=== Task input ===

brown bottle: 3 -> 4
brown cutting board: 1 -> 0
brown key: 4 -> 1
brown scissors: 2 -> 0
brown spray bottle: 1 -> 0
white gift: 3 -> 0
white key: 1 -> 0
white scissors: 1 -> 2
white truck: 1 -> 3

===

Since only a count is wanted, give the number of lines in the listing that contain the word "white".

4